**What is being asked:** From the line containing "door: (201, 301) -> (107, 89), moved" down to the line containing "stool: (36, 519) -> (326, 124), added", copy out the entries below exactly, both lines included, and nothing else; pictures do not belong in the copy.

= Beginning of Section =

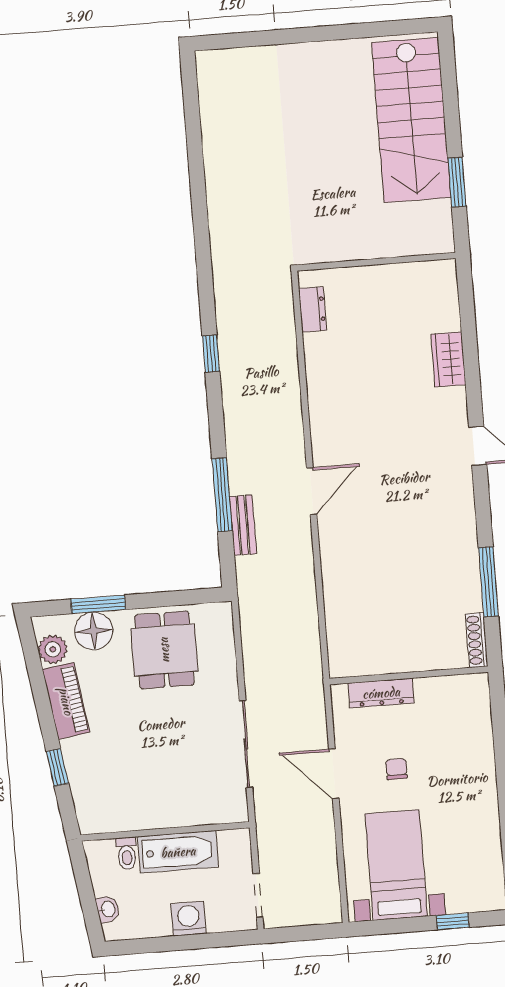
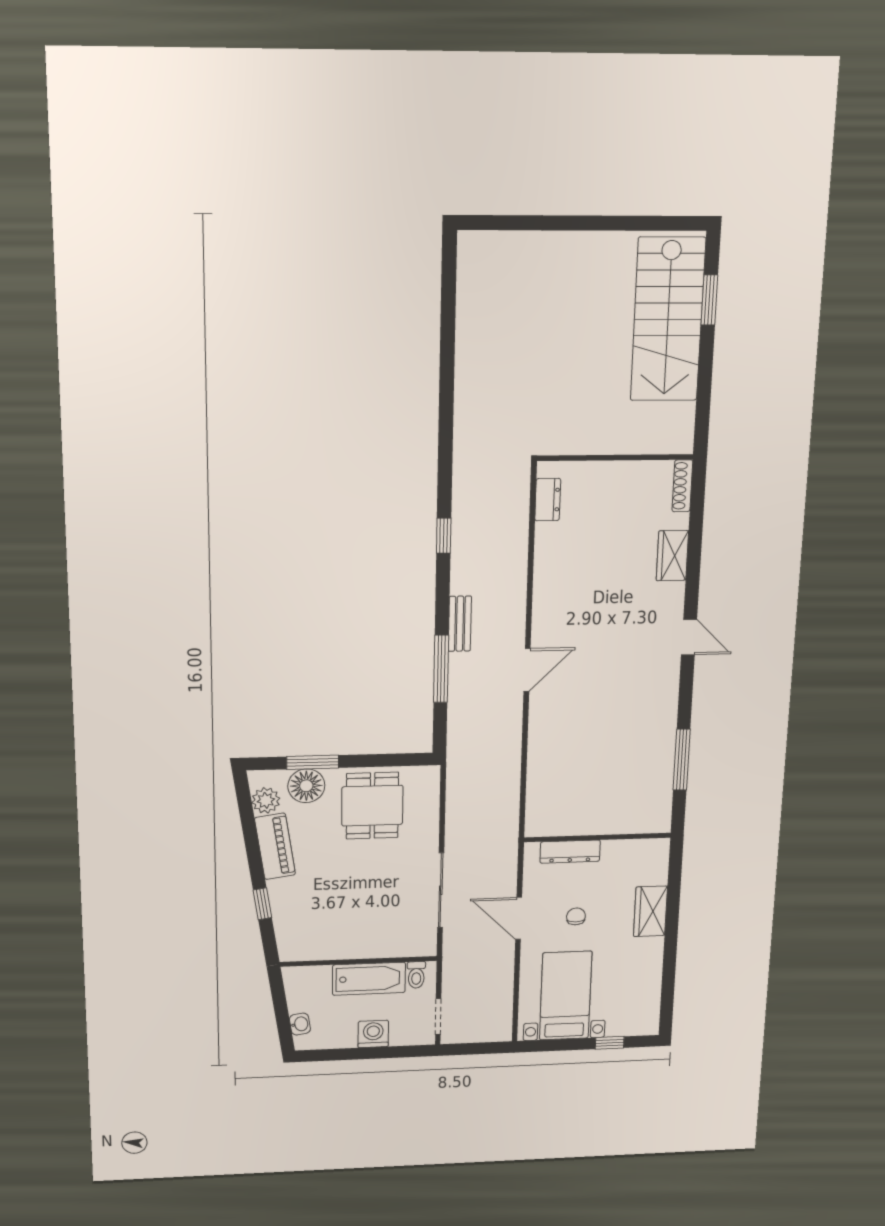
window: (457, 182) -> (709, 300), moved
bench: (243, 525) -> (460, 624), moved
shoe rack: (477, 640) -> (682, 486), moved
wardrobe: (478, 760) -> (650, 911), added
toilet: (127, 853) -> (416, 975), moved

= End of Section =
= Beginning of Section =

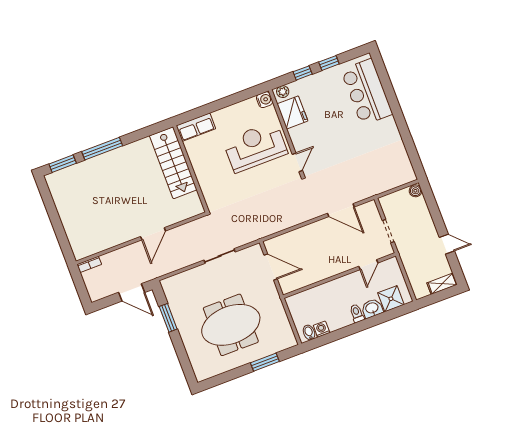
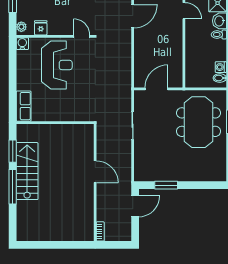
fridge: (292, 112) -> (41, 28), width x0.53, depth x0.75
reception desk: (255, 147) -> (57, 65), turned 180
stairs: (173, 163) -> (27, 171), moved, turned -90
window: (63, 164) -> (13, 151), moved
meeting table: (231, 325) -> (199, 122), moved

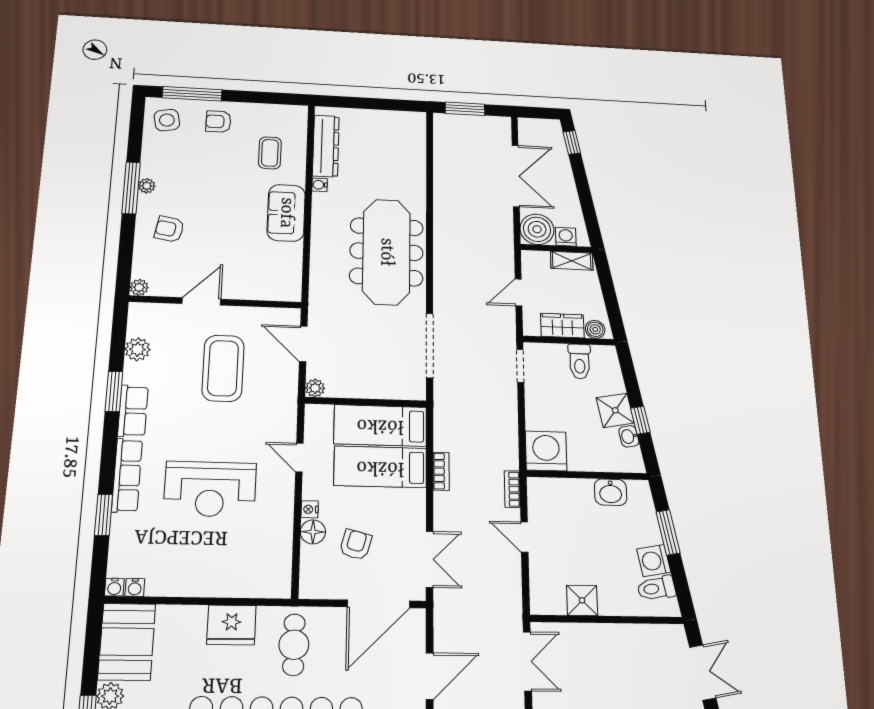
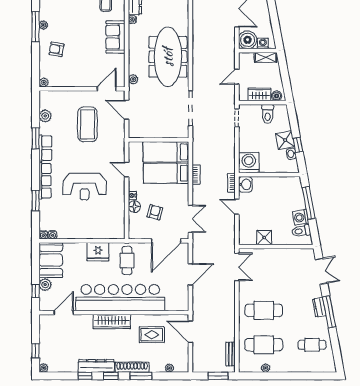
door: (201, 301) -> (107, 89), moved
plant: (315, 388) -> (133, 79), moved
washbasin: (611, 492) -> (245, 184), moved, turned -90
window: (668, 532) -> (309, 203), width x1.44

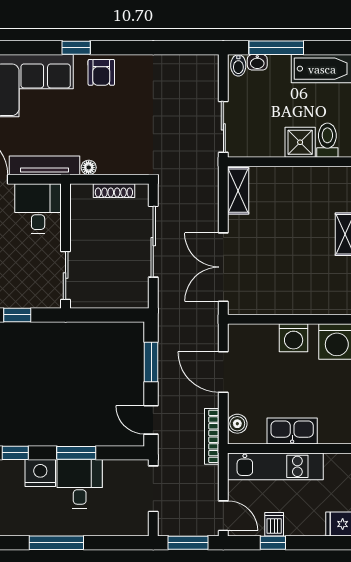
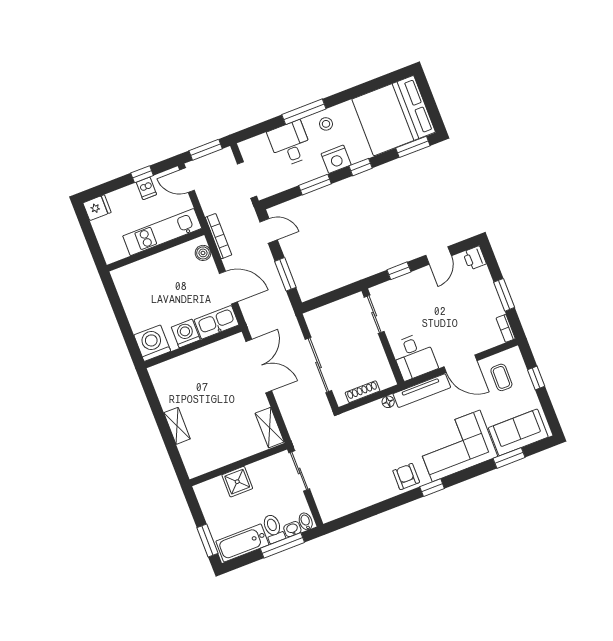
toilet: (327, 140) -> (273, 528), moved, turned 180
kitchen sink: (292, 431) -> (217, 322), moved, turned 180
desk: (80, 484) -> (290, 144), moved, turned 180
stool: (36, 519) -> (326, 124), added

= End of Section =

**Response to this task:**
door: (201, 301) -> (107, 89), moved
plant: (315, 388) -> (133, 79), moved
washbasin: (611, 492) -> (245, 184), moved, turned -90
window: (668, 532) -> (309, 203), width x1.44

toilet: (327, 140) -> (273, 528), moved, turned 180
kitchen sink: (292, 431) -> (217, 322), moved, turned 180
desk: (80, 484) -> (290, 144), moved, turned 180
stool: (36, 519) -> (326, 124), added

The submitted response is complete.